> _Try it_:
Retype the lines from the first one in the records down to the line containing "grey brick F3:F6", counting both, and leave out any pictures.
(Beginning of Data records)
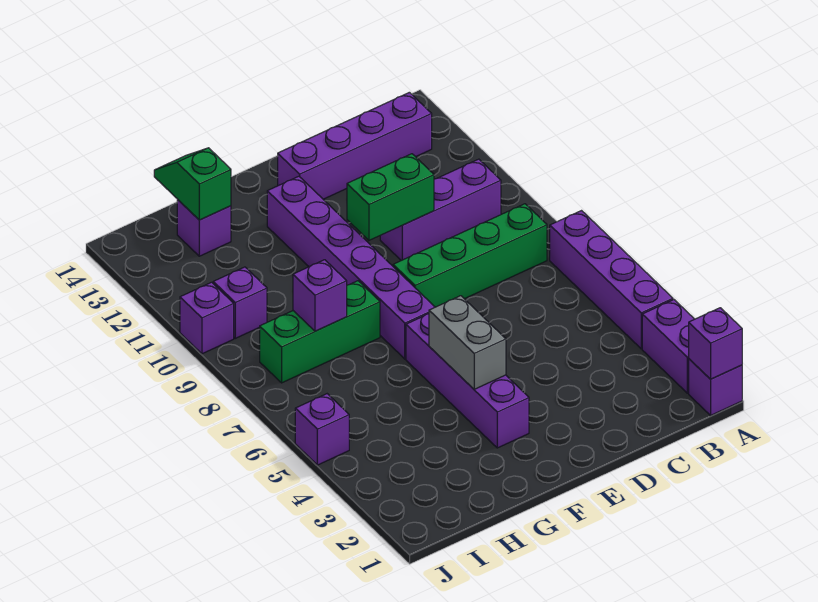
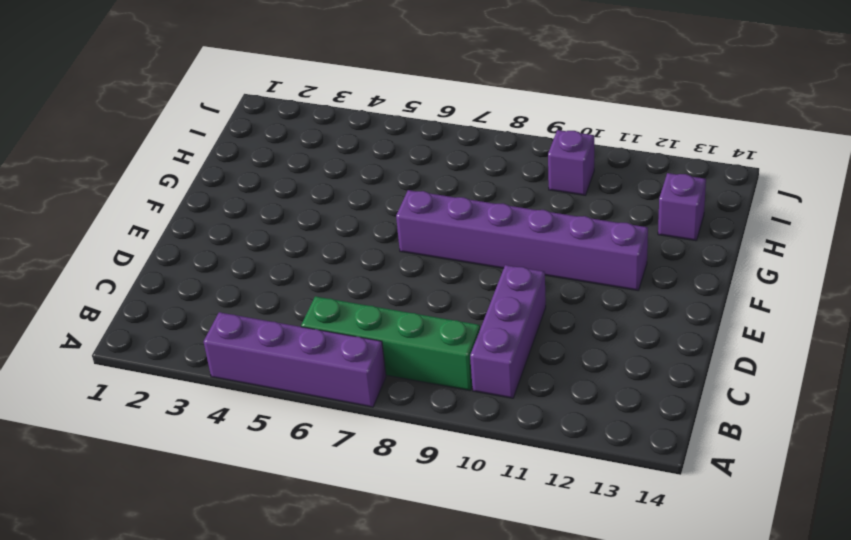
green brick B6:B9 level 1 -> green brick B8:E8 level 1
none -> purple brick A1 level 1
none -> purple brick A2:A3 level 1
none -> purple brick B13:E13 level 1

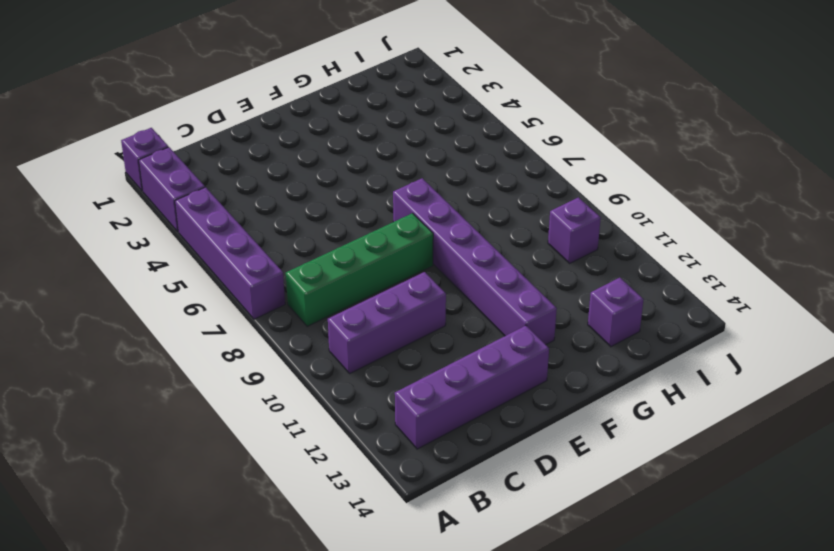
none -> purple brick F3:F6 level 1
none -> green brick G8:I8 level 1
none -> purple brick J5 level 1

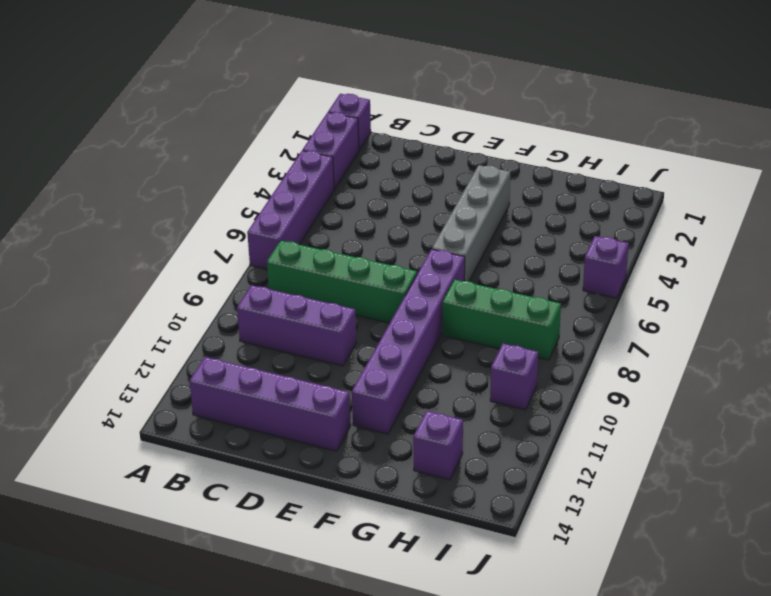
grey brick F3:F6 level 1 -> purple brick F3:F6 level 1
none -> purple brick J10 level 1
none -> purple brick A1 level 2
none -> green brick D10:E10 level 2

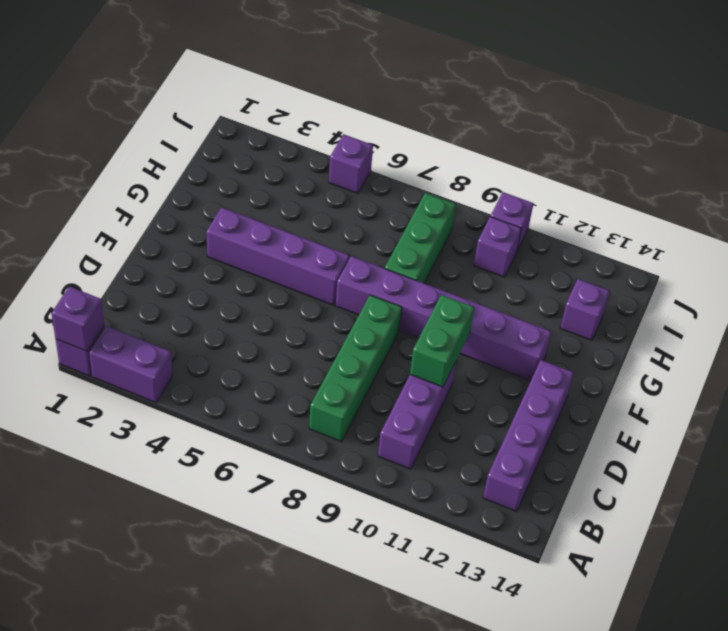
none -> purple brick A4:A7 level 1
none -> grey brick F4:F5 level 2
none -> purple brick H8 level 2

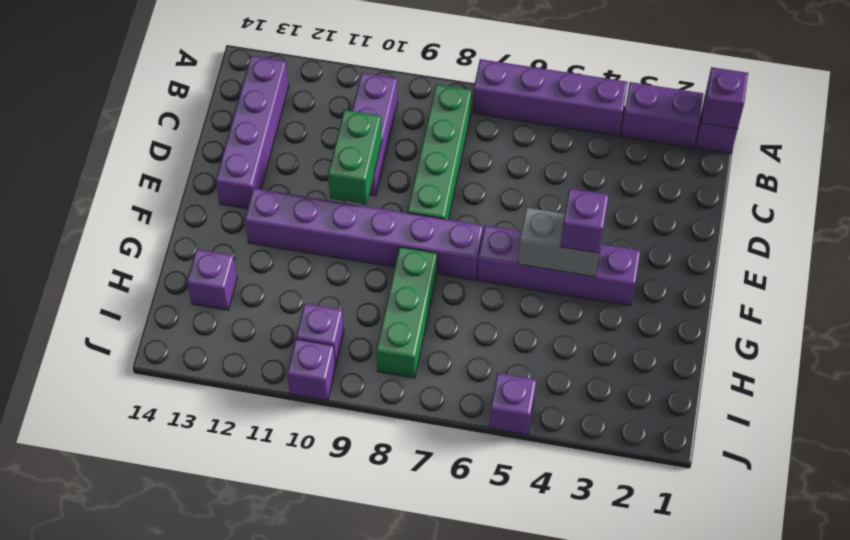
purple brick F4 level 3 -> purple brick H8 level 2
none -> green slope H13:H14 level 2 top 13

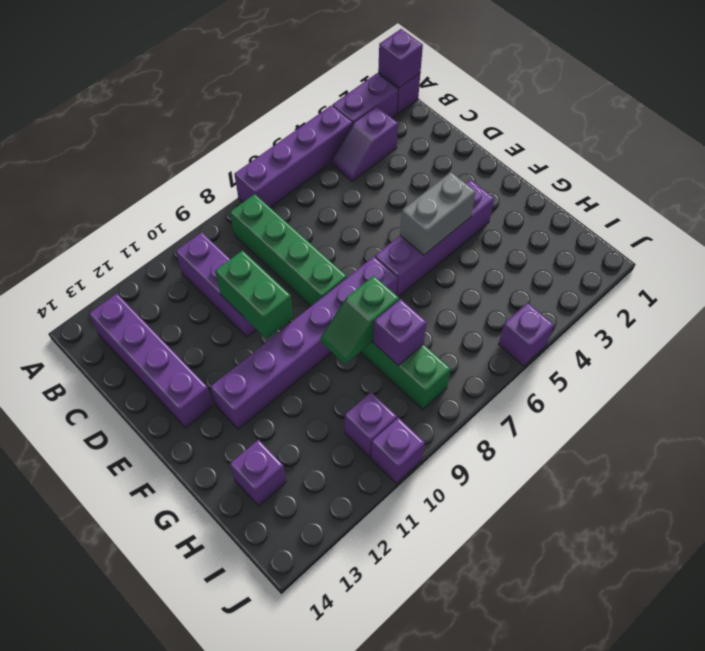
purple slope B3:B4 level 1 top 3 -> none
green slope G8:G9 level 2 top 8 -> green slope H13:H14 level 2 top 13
(End of Data records)
> _Response to the exercise_:
green brick B6:B9 level 1 -> green brick B8:E8 level 1
none -> purple brick A1 level 1
none -> purple brick A2:A3 level 1
none -> purple brick B13:E13 level 1

none -> purple brick F3:F6 level 1
none -> green brick G8:I8 level 1
none -> purple brick J5 level 1

grey brick F3:F6 level 1 -> purple brick F3:F6 level 1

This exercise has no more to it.